TASK TO CARRY OUT: Set down the records below in full, exactly as they read.

--- DATA LISTING Enclosed Below ---

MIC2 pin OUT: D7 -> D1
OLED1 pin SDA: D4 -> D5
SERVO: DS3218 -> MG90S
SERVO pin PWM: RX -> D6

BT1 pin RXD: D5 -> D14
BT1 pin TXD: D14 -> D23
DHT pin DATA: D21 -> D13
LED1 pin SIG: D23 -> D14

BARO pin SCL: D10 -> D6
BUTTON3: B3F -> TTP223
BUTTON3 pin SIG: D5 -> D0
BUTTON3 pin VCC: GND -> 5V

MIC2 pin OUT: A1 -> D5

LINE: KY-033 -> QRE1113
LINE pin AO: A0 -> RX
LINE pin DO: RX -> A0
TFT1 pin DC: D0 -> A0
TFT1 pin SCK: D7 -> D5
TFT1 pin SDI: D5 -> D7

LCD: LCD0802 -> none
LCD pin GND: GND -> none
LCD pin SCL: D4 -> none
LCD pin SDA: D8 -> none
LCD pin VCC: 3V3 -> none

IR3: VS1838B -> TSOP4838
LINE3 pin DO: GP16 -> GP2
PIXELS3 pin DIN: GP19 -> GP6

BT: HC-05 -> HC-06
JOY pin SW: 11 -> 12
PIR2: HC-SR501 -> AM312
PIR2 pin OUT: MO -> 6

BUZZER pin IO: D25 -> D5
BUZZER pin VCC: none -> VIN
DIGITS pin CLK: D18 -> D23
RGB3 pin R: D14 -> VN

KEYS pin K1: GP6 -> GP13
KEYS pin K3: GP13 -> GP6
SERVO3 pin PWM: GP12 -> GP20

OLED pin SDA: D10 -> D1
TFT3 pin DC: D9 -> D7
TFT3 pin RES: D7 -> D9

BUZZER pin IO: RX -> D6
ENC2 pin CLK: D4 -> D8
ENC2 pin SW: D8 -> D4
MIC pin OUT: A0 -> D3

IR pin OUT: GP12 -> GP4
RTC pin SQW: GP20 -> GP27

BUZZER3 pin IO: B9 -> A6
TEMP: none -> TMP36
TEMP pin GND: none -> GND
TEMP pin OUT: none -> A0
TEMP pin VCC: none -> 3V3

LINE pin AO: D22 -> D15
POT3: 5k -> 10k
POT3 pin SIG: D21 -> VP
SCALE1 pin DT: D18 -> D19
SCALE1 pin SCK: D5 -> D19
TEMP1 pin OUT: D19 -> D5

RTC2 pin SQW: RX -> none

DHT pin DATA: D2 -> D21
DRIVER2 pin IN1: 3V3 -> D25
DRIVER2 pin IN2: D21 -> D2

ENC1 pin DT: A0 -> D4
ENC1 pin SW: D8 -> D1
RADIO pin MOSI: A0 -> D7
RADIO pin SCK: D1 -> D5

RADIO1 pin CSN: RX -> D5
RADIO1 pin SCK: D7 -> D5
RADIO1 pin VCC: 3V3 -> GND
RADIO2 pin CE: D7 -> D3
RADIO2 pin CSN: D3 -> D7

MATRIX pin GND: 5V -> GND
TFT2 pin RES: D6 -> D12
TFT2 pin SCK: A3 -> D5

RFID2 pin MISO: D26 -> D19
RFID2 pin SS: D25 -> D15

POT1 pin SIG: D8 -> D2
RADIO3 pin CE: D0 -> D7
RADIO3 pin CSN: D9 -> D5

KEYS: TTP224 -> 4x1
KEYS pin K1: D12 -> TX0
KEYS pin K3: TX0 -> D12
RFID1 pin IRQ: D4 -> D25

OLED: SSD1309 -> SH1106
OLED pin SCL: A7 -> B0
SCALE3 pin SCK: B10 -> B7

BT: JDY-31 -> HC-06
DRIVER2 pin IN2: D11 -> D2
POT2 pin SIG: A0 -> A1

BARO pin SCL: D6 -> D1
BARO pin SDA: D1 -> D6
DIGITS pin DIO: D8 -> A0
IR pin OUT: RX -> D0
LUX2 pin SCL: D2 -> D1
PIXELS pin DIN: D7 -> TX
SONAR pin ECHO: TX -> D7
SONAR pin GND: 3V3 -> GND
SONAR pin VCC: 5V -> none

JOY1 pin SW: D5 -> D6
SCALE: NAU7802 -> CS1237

--- End of Enclosed DATA LISTING ---

RESPONSE TO THE EXERCISE:
MIC2 pin OUT: D7 -> D1
OLED1 pin SDA: D4 -> D5
SERVO: DS3218 -> MG90S
SERVO pin PWM: RX -> D6

BT1 pin RXD: D5 -> D14
BT1 pin TXD: D14 -> D23
DHT pin DATA: D21 -> D13
LED1 pin SIG: D23 -> D14

BARO pin SCL: D10 -> D6
BUTTON3: B3F -> TTP223
BUTTON3 pin SIG: D5 -> D0
BUTTON3 pin VCC: GND -> 5V

MIC2 pin OUT: A1 -> D5

LINE: KY-033 -> QRE1113
LINE pin AO: A0 -> RX
LINE pin DO: RX -> A0
TFT1 pin DC: D0 -> A0
TFT1 pin SCK: D7 -> D5
TFT1 pin SDI: D5 -> D7

LCD: LCD0802 -> none
LCD pin GND: GND -> none
LCD pin SCL: D4 -> none
LCD pin SDA: D8 -> none
LCD pin VCC: 3V3 -> none

IR3: VS1838B -> TSOP4838
LINE3 pin DO: GP16 -> GP2
PIXELS3 pin DIN: GP19 -> GP6

BT: HC-05 -> HC-06
JOY pin SW: 11 -> 12
PIR2: HC-SR501 -> AM312
PIR2 pin OUT: MO -> 6

BUZZER pin IO: D25 -> D5
BUZZER pin VCC: none -> VIN
DIGITS pin CLK: D18 -> D23
RGB3 pin R: D14 -> VN

KEYS pin K1: GP6 -> GP13
KEYS pin K3: GP13 -> GP6
SERVO3 pin PWM: GP12 -> GP20

OLED pin SDA: D10 -> D1
TFT3 pin DC: D9 -> D7
TFT3 pin RES: D7 -> D9

BUZZER pin IO: RX -> D6
ENC2 pin CLK: D4 -> D8
ENC2 pin SW: D8 -> D4
MIC pin OUT: A0 -> D3

IR pin OUT: GP12 -> GP4
RTC pin SQW: GP20 -> GP27

BUZZER3 pin IO: B9 -> A6
TEMP: none -> TMP36
TEMP pin GND: none -> GND
TEMP pin OUT: none -> A0
TEMP pin VCC: none -> 3V3

LINE pin AO: D22 -> D15
POT3: 5k -> 10k
POT3 pin SIG: D21 -> VP
SCALE1 pin DT: D18 -> D19
SCALE1 pin SCK: D5 -> D19
TEMP1 pin OUT: D19 -> D5

RTC2 pin SQW: RX -> none

DHT pin DATA: D2 -> D21
DRIVER2 pin IN1: 3V3 -> D25
DRIVER2 pin IN2: D21 -> D2

ENC1 pin DT: A0 -> D4
ENC1 pin SW: D8 -> D1
RADIO pin MOSI: A0 -> D7
RADIO pin SCK: D1 -> D5

RADIO1 pin CSN: RX -> D5
RADIO1 pin SCK: D7 -> D5
RADIO1 pin VCC: 3V3 -> GND
RADIO2 pin CE: D7 -> D3
RADIO2 pin CSN: D3 -> D7

MATRIX pin GND: 5V -> GND
TFT2 pin RES: D6 -> D12
TFT2 pin SCK: A3 -> D5

RFID2 pin MISO: D26 -> D19
RFID2 pin SS: D25 -> D15

POT1 pin SIG: D8 -> D2
RADIO3 pin CE: D0 -> D7
RADIO3 pin CSN: D9 -> D5

KEYS: TTP224 -> 4x1
KEYS pin K1: D12 -> TX0
KEYS pin K3: TX0 -> D12
RFID1 pin IRQ: D4 -> D25

OLED: SSD1309 -> SH1106
OLED pin SCL: A7 -> B0
SCALE3 pin SCK: B10 -> B7

BT: JDY-31 -> HC-06
DRIVER2 pin IN2: D11 -> D2
POT2 pin SIG: A0 -> A1

BARO pin SCL: D6 -> D1
BARO pin SDA: D1 -> D6
DIGITS pin DIO: D8 -> A0
IR pin OUT: RX -> D0
LUX2 pin SCL: D2 -> D1
PIXELS pin DIN: D7 -> TX
SONAR pin ECHO: TX -> D7
SONAR pin GND: 3V3 -> GND
SONAR pin VCC: 5V -> none

JOY1 pin SW: D5 -> D6
SCALE: NAU7802 -> CS1237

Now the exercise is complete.